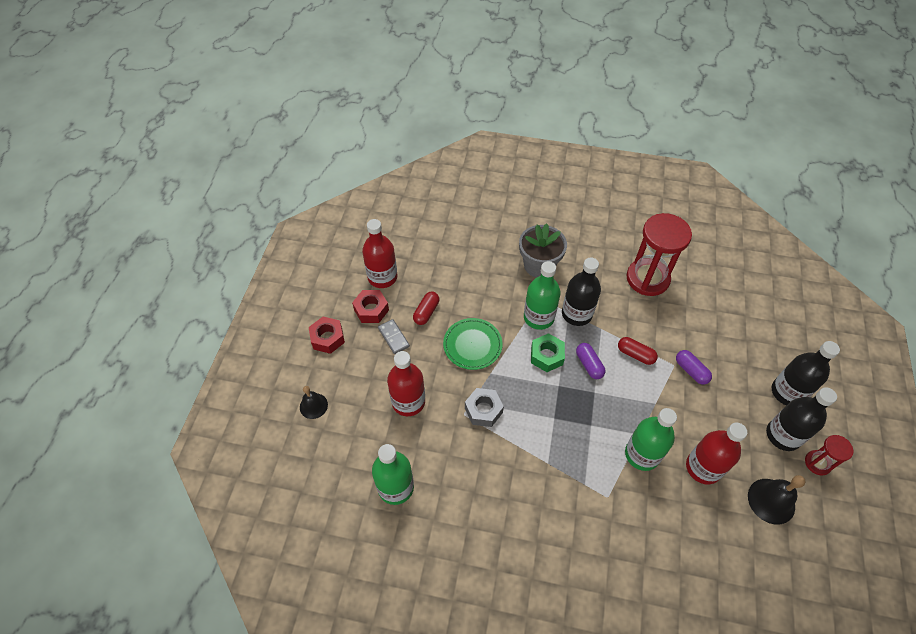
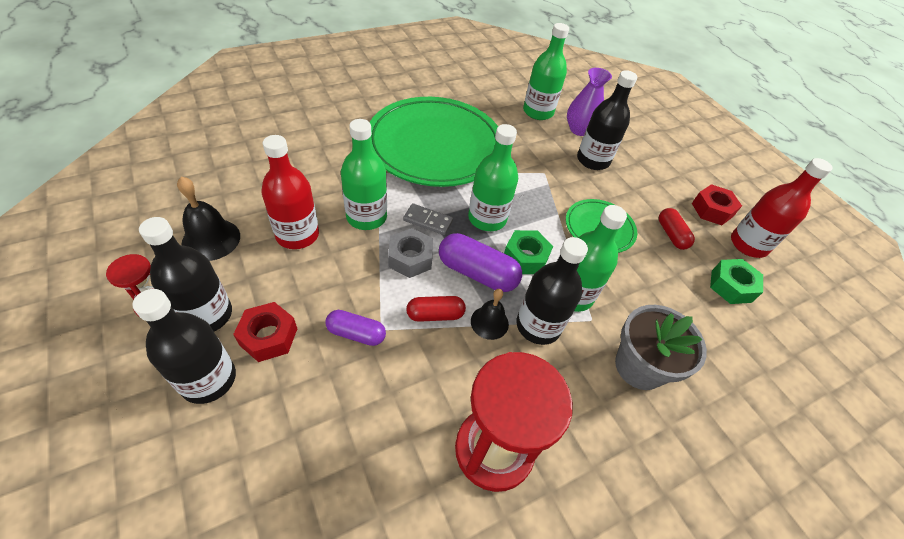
camera: 135 degrees right, 5 degrees down
(313, 406) = (647, 127): black bell -> black bell (489, 322)
(327, 338) = (705, 171): red nut -> red nut (268, 336)
(381, 441) = (579, 130): none -> purple vase
(393, 337) = (665, 198): grey domino -> grey domino (428, 221)
(408, 402) = (593, 160): red bottle -> black bottle
(432, 265) = (731, 286): none -> green nut
(483, 410) = (532, 183): grey nut -> grey nut (410, 258)
(536, 500) = (435, 146): none -> green plate
(549, 400) = (487, 218): none -> green bottle
(589, 364) = (477, 273): purple capsule -> purple capsule, size x1.60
────────────────
◆ **WHAT YOU WILL DO**:
Only the lines from the one with "(327, 338) = (705, 171): red" to the end of the entries above belong in your answer. Retype them exactly.

◆ **RESULT FOR THIS EXERCISE**:
(327, 338) = (705, 171): red nut -> red nut (268, 336)
(381, 441) = (579, 130): none -> purple vase
(393, 337) = (665, 198): grey domino -> grey domino (428, 221)
(408, 402) = (593, 160): red bottle -> black bottle
(432, 265) = (731, 286): none -> green nut
(483, 410) = (532, 183): grey nut -> grey nut (410, 258)
(536, 500) = (435, 146): none -> green plate
(549, 400) = (487, 218): none -> green bottle
(589, 364) = (477, 273): purple capsule -> purple capsule, size x1.60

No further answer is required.